Among the entries that follow, find every line with the word "candle" and copy it.

----------

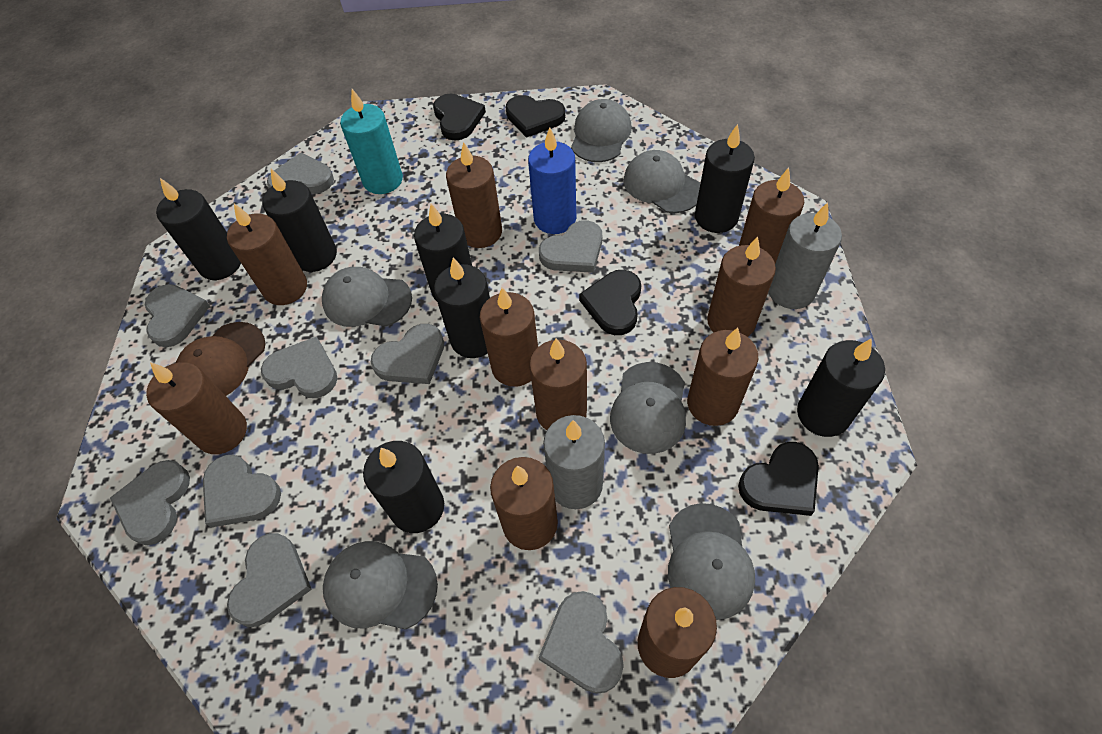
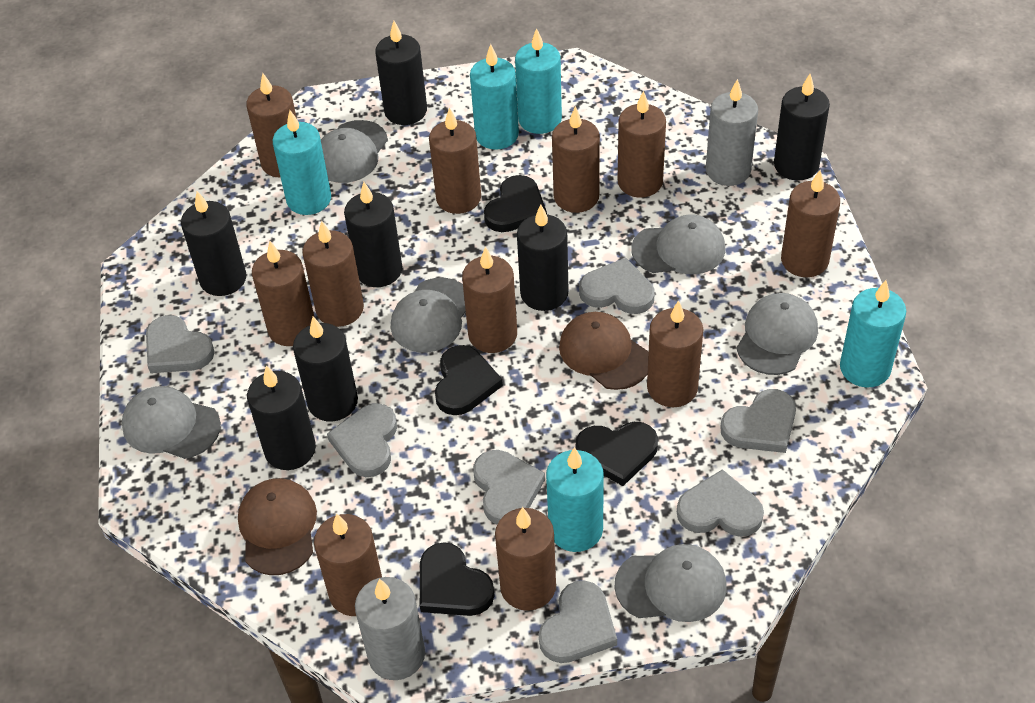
blue candle: 1 -> 0
brown candle: 10 -> 11
brown cap: 1 -> 2
grey heart: 9 -> 7
turquoise candle: 1 -> 5

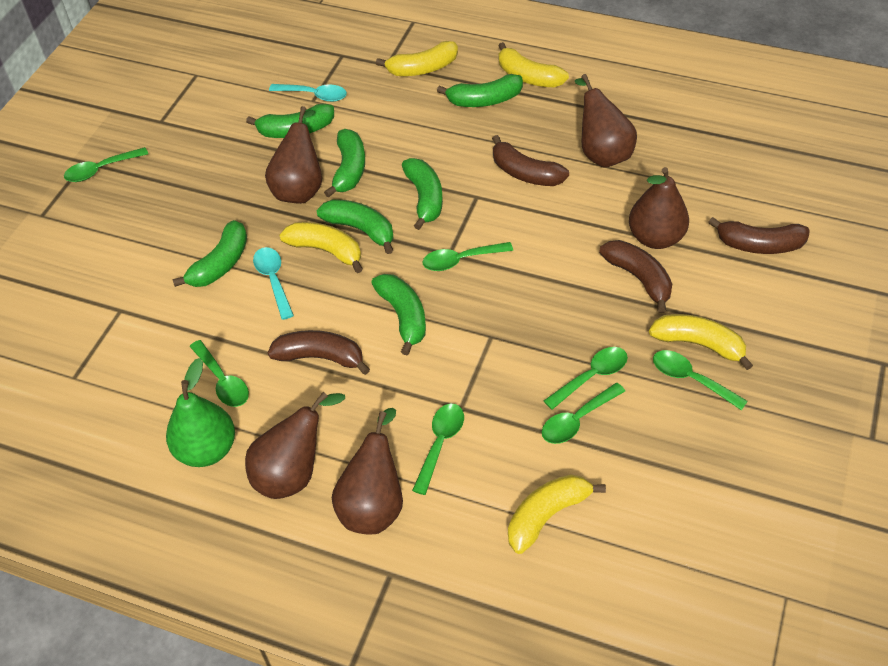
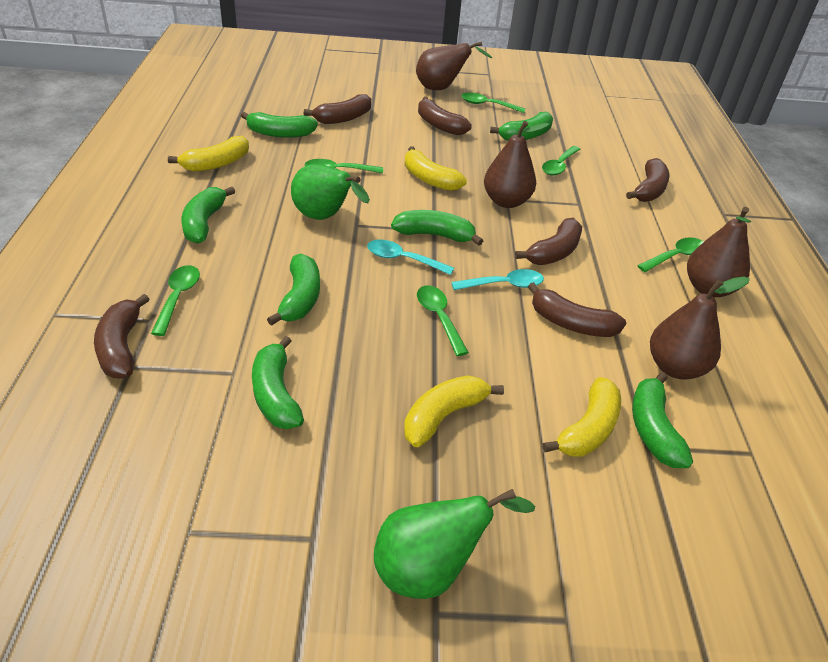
brown banana: 4 -> 6
brown pear: 5 -> 4
green pear: 1 -> 2
green spoon: 7 -> 6
yellow banana: 5 -> 4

----------

_PROBLEM SOLUTION_
blue candle: 1 -> 0
brown candle: 10 -> 11
turquoise candle: 1 -> 5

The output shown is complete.